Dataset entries
****
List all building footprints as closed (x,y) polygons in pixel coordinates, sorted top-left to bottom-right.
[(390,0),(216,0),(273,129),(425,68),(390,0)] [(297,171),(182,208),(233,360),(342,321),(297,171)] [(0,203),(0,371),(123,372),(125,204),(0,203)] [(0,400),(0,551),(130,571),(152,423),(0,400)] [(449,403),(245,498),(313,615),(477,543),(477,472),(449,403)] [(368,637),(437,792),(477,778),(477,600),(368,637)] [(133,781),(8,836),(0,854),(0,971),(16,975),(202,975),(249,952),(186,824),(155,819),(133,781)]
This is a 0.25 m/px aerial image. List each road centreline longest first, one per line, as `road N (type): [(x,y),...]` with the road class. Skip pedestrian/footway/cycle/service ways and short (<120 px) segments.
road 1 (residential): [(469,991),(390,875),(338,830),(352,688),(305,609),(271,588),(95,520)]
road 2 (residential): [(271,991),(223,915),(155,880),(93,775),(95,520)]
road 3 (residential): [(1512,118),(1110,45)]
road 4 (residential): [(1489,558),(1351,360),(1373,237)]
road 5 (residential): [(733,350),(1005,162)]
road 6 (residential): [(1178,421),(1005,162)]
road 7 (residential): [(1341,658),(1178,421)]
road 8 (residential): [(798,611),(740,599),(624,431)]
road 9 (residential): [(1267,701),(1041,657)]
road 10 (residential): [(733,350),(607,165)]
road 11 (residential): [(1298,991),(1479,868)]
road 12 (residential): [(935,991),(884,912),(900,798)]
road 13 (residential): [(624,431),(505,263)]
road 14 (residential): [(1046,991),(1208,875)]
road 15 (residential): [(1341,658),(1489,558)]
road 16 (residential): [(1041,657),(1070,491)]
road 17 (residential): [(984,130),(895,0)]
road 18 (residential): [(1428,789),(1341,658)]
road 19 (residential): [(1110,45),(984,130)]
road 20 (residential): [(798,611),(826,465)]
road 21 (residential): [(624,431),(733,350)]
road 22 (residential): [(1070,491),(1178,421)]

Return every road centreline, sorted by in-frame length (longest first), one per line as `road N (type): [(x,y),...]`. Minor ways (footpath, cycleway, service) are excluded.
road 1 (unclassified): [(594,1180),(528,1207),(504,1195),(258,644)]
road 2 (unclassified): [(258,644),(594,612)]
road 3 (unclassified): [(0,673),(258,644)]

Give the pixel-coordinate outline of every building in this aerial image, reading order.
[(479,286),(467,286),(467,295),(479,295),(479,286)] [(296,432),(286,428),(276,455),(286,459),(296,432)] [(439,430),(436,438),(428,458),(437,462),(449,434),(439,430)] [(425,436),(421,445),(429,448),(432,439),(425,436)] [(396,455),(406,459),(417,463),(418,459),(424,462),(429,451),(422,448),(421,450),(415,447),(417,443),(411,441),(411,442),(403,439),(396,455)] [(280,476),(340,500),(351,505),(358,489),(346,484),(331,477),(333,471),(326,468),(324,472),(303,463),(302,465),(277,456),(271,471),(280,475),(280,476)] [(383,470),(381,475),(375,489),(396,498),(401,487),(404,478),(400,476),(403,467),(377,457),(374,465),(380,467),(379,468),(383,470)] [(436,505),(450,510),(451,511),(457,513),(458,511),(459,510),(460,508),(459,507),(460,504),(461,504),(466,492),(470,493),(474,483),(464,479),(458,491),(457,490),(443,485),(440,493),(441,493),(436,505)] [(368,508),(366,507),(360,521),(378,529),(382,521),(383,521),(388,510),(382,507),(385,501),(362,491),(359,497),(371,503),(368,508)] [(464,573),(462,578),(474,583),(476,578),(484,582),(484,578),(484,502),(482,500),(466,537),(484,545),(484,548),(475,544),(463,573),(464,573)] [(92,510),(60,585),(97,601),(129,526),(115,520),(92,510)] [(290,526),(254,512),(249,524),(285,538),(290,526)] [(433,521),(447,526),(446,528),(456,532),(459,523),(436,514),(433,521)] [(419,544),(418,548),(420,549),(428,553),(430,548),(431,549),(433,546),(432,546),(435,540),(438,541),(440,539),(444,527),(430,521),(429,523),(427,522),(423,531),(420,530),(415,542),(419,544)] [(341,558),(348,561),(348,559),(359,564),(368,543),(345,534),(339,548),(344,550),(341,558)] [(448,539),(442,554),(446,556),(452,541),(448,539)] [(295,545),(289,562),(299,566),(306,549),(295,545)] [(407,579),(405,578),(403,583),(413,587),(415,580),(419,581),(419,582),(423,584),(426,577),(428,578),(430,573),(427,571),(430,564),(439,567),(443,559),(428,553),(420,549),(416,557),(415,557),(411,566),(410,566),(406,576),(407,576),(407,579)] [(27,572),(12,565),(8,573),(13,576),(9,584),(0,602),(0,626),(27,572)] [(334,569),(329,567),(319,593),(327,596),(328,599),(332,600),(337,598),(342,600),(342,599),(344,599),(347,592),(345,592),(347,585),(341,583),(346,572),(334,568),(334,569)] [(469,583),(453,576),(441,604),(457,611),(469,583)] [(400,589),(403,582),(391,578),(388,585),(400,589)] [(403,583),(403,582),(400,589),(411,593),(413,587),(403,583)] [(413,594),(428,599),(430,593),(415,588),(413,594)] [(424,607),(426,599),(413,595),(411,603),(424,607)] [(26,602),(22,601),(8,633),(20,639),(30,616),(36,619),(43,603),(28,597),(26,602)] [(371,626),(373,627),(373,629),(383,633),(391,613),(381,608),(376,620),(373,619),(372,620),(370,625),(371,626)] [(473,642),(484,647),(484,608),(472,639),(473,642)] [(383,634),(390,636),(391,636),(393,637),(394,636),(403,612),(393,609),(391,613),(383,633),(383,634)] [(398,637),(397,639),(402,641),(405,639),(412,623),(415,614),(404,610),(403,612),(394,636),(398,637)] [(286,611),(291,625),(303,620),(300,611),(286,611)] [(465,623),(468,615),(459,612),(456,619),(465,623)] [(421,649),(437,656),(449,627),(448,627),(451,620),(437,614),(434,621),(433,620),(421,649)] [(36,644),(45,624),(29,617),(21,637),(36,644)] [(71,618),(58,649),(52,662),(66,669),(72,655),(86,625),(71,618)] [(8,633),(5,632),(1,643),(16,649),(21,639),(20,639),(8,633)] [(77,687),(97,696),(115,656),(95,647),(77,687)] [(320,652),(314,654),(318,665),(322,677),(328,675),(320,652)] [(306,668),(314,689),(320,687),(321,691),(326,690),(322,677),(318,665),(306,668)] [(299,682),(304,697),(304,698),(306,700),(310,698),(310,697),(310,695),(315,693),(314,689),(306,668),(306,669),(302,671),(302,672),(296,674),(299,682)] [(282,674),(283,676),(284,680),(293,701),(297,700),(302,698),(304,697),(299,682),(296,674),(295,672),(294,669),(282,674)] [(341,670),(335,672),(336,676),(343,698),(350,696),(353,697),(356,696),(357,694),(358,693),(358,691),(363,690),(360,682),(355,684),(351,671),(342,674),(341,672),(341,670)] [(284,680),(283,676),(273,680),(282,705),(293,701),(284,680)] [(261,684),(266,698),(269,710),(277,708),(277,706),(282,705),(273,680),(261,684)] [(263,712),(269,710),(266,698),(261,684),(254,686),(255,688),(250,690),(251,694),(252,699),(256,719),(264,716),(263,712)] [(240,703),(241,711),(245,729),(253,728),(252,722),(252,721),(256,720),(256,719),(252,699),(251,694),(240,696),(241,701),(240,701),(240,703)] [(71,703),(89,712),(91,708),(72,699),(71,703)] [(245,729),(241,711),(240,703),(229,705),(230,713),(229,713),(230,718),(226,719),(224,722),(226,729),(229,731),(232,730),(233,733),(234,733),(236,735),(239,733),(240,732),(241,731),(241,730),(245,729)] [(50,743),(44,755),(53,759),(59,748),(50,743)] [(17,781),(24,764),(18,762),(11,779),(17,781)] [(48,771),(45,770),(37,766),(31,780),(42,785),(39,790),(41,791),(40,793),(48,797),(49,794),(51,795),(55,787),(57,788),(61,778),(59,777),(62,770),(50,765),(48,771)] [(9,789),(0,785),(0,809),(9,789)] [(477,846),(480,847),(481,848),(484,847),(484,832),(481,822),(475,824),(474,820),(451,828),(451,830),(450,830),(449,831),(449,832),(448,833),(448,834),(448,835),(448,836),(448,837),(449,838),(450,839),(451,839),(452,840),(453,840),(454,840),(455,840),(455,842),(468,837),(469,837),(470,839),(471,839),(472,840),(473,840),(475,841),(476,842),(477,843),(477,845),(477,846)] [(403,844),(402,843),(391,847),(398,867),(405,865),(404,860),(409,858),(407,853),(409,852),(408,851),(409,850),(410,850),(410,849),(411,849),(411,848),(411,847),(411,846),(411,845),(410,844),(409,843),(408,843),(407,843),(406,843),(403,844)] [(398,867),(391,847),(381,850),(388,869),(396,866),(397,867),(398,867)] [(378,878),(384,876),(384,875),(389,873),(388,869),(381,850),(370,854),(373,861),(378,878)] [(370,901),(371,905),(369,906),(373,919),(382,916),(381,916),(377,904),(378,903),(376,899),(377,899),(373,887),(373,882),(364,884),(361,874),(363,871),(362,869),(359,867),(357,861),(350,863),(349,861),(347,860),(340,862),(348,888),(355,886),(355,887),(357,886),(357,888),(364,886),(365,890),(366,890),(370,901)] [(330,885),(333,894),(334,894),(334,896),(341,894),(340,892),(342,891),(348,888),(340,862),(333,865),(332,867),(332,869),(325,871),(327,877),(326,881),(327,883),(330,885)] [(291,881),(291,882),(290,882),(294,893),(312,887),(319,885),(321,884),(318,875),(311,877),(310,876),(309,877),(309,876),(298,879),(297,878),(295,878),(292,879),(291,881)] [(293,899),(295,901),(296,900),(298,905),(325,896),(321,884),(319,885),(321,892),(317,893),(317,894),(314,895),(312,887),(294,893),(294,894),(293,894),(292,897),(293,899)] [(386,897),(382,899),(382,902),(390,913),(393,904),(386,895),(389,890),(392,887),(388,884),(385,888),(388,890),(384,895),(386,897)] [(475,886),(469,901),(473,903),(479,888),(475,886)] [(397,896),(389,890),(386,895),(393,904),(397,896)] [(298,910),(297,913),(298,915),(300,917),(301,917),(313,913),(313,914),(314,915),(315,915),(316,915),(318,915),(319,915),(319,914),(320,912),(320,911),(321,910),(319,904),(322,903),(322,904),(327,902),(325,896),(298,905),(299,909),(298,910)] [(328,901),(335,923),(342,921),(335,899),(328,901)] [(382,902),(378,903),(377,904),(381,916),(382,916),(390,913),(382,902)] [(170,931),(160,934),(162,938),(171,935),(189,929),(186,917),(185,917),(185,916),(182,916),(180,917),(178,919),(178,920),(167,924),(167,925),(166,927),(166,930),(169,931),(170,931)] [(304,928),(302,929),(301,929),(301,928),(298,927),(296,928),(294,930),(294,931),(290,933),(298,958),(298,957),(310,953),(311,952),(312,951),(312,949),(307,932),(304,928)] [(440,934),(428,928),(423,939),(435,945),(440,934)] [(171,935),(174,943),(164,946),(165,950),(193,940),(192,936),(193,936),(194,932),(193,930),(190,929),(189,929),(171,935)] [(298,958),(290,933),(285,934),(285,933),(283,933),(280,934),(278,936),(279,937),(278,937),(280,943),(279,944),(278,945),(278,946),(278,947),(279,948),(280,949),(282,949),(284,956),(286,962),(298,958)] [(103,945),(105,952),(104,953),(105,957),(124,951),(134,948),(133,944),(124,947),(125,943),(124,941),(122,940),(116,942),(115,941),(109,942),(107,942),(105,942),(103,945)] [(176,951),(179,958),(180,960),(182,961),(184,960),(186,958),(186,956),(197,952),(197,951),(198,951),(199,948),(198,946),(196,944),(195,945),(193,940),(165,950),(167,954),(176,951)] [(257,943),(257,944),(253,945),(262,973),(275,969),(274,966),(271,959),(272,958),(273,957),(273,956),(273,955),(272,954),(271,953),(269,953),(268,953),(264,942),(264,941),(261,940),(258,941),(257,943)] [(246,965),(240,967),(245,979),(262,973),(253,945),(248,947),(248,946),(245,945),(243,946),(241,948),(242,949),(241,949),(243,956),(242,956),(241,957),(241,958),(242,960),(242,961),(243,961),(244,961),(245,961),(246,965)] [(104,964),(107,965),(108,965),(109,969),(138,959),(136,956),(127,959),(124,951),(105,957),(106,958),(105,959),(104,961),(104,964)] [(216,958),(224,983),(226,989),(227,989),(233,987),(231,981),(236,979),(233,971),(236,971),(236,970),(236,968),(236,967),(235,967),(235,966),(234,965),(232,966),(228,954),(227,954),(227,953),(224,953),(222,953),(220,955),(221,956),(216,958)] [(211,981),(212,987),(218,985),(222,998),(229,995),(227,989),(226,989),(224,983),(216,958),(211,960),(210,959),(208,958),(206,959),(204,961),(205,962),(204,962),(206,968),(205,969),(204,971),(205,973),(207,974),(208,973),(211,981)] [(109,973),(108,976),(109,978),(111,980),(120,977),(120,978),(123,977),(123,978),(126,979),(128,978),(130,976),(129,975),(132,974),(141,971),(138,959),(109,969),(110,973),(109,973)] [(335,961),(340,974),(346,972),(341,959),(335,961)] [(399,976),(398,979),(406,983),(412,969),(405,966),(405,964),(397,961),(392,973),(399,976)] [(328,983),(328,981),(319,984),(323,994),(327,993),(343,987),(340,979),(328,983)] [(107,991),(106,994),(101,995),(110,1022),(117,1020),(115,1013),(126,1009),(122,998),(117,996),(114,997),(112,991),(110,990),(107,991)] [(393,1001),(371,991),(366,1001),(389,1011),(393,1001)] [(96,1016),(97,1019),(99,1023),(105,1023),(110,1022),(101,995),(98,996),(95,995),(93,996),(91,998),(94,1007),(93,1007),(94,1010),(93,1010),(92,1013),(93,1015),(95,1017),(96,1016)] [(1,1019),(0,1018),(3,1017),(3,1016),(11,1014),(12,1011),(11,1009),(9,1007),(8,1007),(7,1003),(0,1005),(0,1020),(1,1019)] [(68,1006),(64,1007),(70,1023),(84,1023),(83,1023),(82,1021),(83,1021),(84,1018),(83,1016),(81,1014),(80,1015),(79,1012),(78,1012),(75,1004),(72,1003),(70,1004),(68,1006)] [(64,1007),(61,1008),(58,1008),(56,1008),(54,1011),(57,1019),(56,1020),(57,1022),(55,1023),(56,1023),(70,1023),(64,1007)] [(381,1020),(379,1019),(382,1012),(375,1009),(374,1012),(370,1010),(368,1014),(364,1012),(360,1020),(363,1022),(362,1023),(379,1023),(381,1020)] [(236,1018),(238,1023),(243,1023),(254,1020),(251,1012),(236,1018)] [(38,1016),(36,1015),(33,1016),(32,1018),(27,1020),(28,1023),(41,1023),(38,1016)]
****
* [Required work]: Please count the lines above containing "every"; number only.

* [Task output]: 2